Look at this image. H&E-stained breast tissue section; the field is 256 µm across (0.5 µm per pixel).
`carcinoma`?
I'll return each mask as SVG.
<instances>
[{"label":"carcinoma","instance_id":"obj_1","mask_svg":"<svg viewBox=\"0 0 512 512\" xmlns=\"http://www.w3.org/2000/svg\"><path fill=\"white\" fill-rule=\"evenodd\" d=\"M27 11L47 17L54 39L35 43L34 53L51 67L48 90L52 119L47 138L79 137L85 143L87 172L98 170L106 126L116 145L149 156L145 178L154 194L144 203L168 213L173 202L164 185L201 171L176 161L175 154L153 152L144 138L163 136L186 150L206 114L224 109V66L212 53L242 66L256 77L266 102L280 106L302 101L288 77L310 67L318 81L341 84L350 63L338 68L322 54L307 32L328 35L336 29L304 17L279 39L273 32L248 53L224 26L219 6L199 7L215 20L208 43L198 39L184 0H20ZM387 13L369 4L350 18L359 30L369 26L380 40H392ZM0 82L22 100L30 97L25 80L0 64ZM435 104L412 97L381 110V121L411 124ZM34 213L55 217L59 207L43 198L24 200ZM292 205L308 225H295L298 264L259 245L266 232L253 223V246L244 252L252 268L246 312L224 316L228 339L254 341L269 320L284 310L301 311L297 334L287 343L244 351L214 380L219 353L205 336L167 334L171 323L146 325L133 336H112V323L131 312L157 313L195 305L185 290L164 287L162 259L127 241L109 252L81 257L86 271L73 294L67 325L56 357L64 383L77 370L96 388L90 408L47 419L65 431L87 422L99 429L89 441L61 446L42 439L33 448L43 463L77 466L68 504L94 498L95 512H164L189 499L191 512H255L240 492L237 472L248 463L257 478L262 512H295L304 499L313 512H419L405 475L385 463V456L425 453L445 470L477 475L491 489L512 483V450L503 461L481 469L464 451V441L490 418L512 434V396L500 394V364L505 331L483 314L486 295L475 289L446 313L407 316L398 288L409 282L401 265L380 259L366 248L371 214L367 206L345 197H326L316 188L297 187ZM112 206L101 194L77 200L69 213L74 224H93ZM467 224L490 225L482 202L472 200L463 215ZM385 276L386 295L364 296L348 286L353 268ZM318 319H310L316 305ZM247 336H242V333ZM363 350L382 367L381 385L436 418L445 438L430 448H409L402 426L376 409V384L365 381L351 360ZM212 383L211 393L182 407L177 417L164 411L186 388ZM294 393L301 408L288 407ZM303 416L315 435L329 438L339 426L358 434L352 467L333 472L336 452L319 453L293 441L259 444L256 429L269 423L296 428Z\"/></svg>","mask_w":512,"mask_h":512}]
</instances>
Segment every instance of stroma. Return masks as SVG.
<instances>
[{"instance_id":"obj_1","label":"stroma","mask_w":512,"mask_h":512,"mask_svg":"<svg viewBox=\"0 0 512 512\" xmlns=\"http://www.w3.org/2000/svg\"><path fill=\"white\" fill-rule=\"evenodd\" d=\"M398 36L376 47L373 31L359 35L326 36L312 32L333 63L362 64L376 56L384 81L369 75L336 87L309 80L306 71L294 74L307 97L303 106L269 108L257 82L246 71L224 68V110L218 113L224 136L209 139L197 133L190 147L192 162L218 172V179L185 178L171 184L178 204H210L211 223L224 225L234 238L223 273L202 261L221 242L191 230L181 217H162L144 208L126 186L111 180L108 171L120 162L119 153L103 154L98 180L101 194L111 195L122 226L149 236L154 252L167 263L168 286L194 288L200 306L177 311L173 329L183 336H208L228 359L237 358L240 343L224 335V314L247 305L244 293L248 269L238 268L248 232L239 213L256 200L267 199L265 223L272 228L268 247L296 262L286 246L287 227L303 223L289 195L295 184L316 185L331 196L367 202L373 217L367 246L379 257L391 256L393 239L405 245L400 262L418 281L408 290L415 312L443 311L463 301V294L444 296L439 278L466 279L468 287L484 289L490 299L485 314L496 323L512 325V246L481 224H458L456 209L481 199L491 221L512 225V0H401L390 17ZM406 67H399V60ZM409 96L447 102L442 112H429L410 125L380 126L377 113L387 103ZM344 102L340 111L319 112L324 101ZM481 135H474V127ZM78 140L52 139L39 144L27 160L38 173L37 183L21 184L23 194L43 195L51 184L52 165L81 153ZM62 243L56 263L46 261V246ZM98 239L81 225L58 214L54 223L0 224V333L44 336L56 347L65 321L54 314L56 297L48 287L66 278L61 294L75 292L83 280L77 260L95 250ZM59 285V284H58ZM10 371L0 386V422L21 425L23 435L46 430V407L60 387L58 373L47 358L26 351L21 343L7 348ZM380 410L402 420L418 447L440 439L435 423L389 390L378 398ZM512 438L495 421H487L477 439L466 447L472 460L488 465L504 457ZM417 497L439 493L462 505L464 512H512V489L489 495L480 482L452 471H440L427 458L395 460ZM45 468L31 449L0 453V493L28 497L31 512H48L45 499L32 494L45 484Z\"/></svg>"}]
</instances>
******************************
Repeat every line of the records above exactly.

Look at this image. H&E-stained breast tissue section; the field is 256 µm across (0.5 µm per pixel).
`carcinoma`?
I'll return each mask as SVG.
<instances>
[{"label":"carcinoma","instance_id":"obj_1","mask_svg":"<svg viewBox=\"0 0 512 512\" xmlns=\"http://www.w3.org/2000/svg\"><path fill=\"white\" fill-rule=\"evenodd\" d=\"M27 11L47 17L54 39L35 43L34 53L51 67L48 90L52 119L47 138L79 137L85 143L87 172L98 170L106 126L116 145L149 156L145 178L154 194L144 203L168 213L173 202L164 185L201 171L176 161L175 154L153 152L144 138L163 136L186 150L206 114L224 109V66L212 53L242 66L256 77L266 102L280 106L302 101L288 77L310 67L318 81L341 84L350 63L338 68L322 54L307 32L328 35L336 29L304 17L279 39L273 32L248 53L224 26L219 6L199 7L215 20L208 43L198 39L184 0H20ZM387 13L369 4L350 18L359 30L369 26L380 40H392ZM0 82L22 100L30 97L25 80L0 64ZM435 104L412 97L381 110V121L411 124ZM34 213L55 217L59 207L43 198L24 200ZM292 205L308 225H295L298 264L259 245L266 232L253 223V246L244 252L252 268L246 312L224 316L228 339L254 341L269 320L284 310L301 311L297 334L287 343L244 351L214 380L219 353L205 336L167 334L171 323L146 325L133 336H112V323L131 312L157 313L195 305L185 290L164 287L162 259L127 241L109 252L81 257L86 271L73 294L67 325L56 357L64 383L77 370L96 388L90 408L47 419L65 431L87 422L99 429L89 441L61 446L42 439L33 448L43 463L77 466L68 504L94 498L95 512H164L189 499L191 512H255L240 492L237 472L248 463L257 478L262 512H295L304 499L313 512H419L405 475L385 463V456L425 453L445 470L477 475L491 489L512 483V450L503 461L481 469L464 451V441L490 418L512 434V396L500 394V364L505 331L483 314L486 295L475 289L446 313L407 316L398 288L409 282L401 265L380 259L366 248L371 214L367 206L345 197H326L316 188L297 187ZM112 206L101 194L77 200L69 213L74 224H93ZM467 224L490 225L482 202L472 200L463 215ZM385 276L386 295L364 296L348 286L353 268ZM318 319H310L316 305ZM247 336H242V333ZM363 350L382 367L381 385L436 418L445 438L430 448H409L402 426L376 409V384L365 381L351 360ZM212 383L211 393L182 407L177 417L164 411L186 388ZM294 393L301 408L288 407ZM303 416L315 435L329 438L339 426L358 434L352 467L333 472L336 452L319 453L293 441L259 444L256 429L269 423L296 428Z\"/></svg>","mask_w":512,"mask_h":512}]
</instances>
Segment every instance of stroma. Return masks as SVG.
<instances>
[{"instance_id":"obj_1","label":"stroma","mask_w":512,"mask_h":512,"mask_svg":"<svg viewBox=\"0 0 512 512\" xmlns=\"http://www.w3.org/2000/svg\"><path fill=\"white\" fill-rule=\"evenodd\" d=\"M398 36L376 47L373 31L359 35L326 36L312 32L333 63L362 64L376 56L384 81L369 75L336 87L309 80L306 71L294 74L307 97L303 106L269 108L257 82L246 71L224 68V110L218 113L224 136L209 139L197 133L190 147L192 162L218 172V179L185 178L171 184L178 204H210L211 223L224 225L234 238L223 273L202 261L221 242L191 230L181 217H162L144 208L126 186L111 180L108 171L120 162L119 153L103 154L98 180L101 194L111 195L122 226L149 236L154 252L167 263L168 286L194 288L200 306L177 311L173 329L183 336H208L228 359L237 358L240 343L224 335V314L247 305L244 293L248 269L238 268L248 232L239 213L256 200L267 199L265 223L272 228L268 247L296 262L286 246L287 227L303 223L289 195L295 184L316 185L331 196L367 202L373 217L367 246L379 257L391 256L393 239L405 245L400 262L418 281L408 290L415 312L443 311L463 301V294L444 296L439 278L466 279L468 287L484 289L490 299L485 314L496 323L512 325V246L481 224H458L456 209L481 199L491 221L512 225V0H401L390 17ZM406 67H399V60ZM409 96L447 102L442 112H429L410 125L380 126L377 113L387 103ZM344 102L340 111L319 112L324 101ZM481 135H474V127ZM78 140L52 139L39 144L27 160L38 173L37 183L21 184L23 194L43 195L51 184L52 165L81 153ZM62 243L56 263L46 261V246ZM98 239L81 225L58 214L54 223L0 224V333L44 336L56 347L65 321L54 314L56 297L48 287L66 278L61 294L75 292L83 280L77 260L95 250ZM59 285V284H58ZM10 371L0 386V422L21 425L23 435L46 430V407L60 387L58 373L47 358L26 351L21 343L7 348ZM380 410L402 420L418 447L440 439L435 423L389 390L378 398ZM512 438L495 421H487L477 439L466 447L472 460L488 465L504 457ZM417 497L439 493L462 505L464 512H512V489L489 495L480 482L452 471H440L427 458L395 460ZM45 468L31 449L0 453V493L28 497L31 512H48L45 499L32 494L45 484Z\"/></svg>"}]
</instances>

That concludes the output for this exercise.